**AIM OF THE TASK**: One range is to be output from the listing below, exactly as written: the line with "(219, 133) = (248, 206): blue" to the line with "(406, 210) = (490, 185): none -> pink cactus", both kept.

··· RECORDS SUPPLIED ···

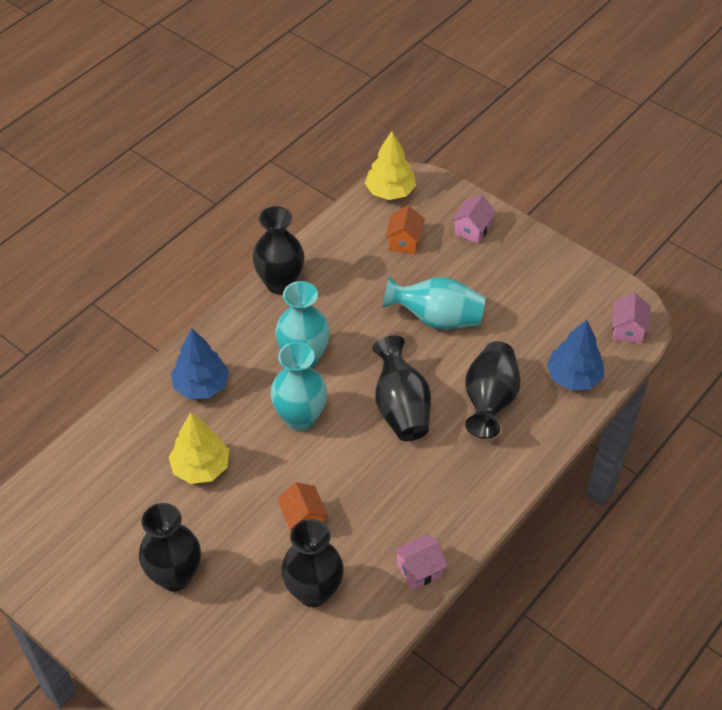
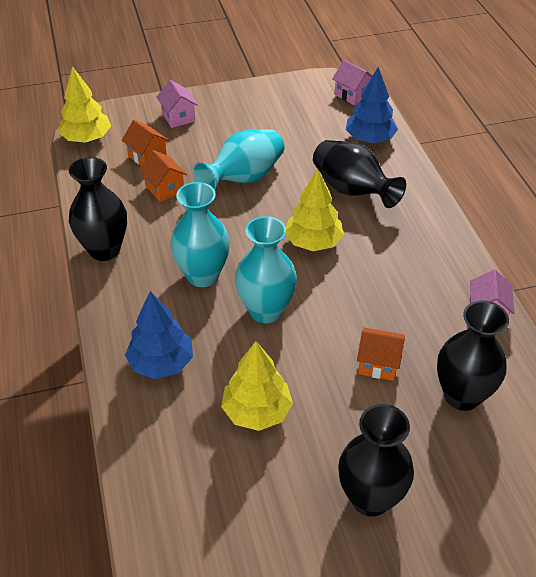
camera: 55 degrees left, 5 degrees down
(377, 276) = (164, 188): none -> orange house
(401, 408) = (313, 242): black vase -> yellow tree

···
··· RECORDS SUPPLIED ···

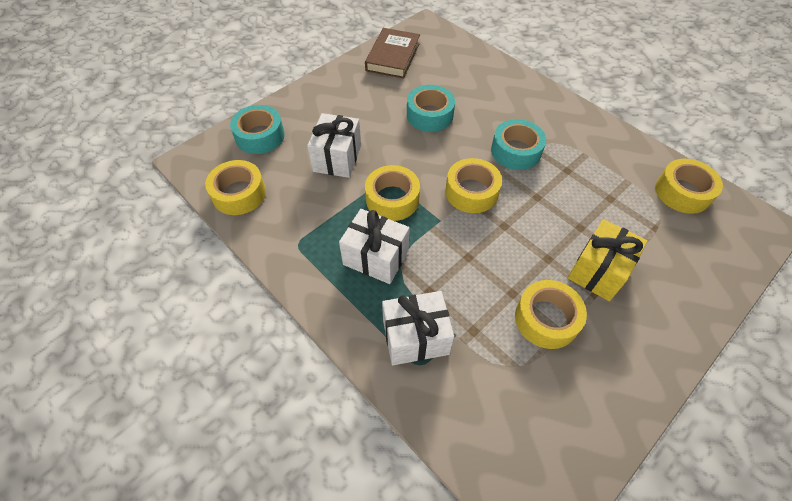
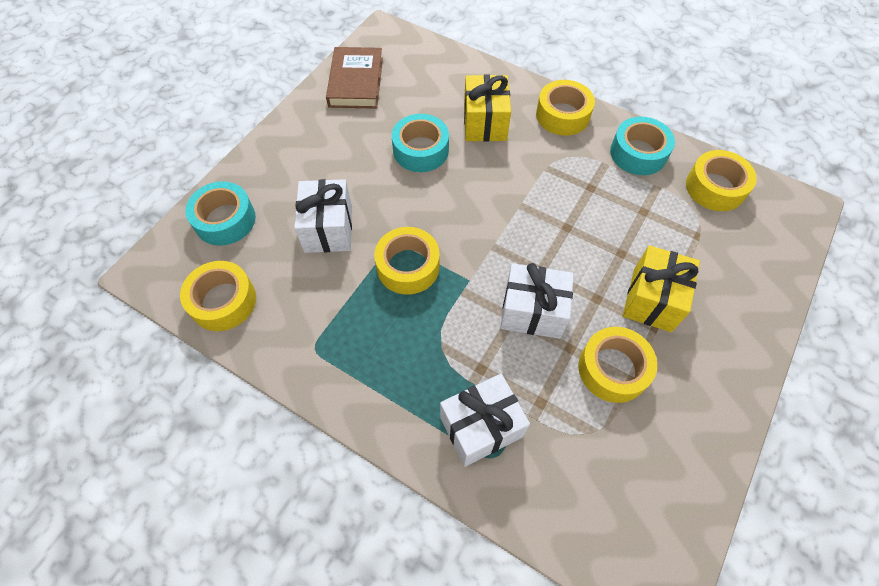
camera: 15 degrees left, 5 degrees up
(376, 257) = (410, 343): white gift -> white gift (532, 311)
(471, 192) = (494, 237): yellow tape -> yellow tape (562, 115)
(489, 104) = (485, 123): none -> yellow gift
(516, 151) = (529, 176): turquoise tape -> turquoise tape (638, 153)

···
··· RECORDS SUPPLIED ···

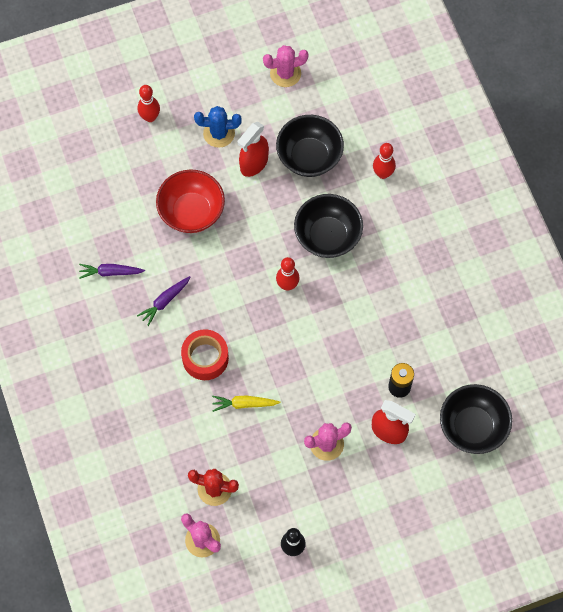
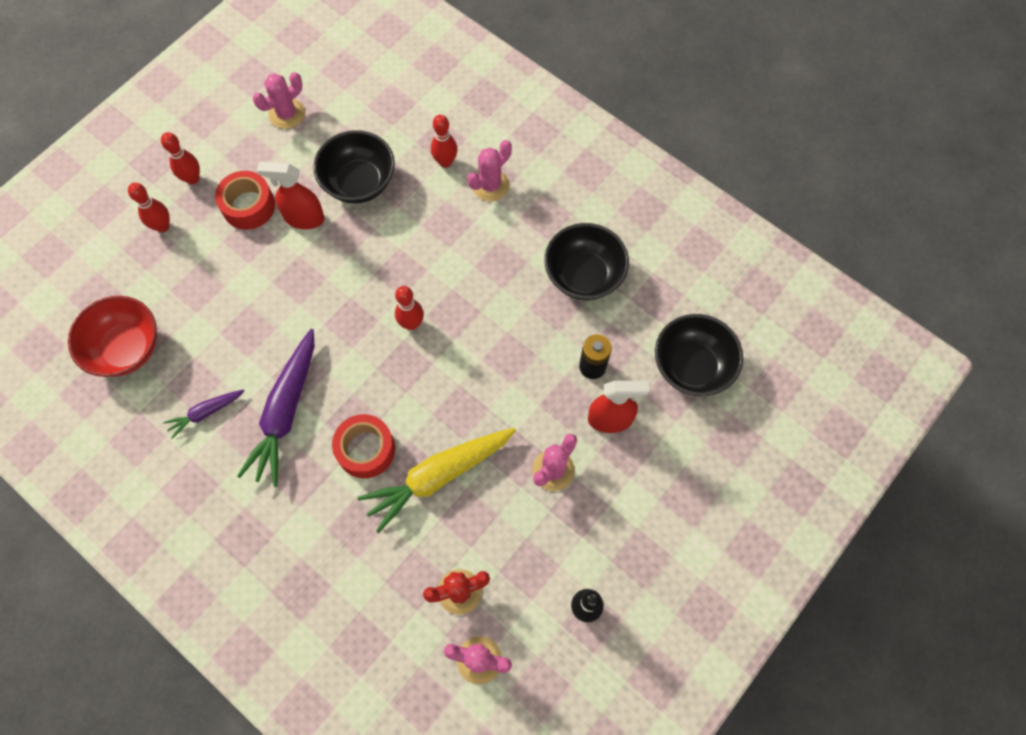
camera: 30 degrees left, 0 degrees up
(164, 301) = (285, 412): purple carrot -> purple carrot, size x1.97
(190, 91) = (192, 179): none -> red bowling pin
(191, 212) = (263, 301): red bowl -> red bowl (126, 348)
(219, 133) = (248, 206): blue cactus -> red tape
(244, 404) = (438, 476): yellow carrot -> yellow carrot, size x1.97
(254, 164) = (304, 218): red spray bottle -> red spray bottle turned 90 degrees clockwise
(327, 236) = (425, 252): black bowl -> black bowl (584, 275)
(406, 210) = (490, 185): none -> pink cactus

···

**REPLY**:
(219, 133) = (248, 206): blue cactus -> red tape
(244, 404) = (438, 476): yellow carrot -> yellow carrot, size x1.97
(254, 164) = (304, 218): red spray bottle -> red spray bottle turned 90 degrees clockwise
(327, 236) = (425, 252): black bowl -> black bowl (584, 275)
(406, 210) = (490, 185): none -> pink cactus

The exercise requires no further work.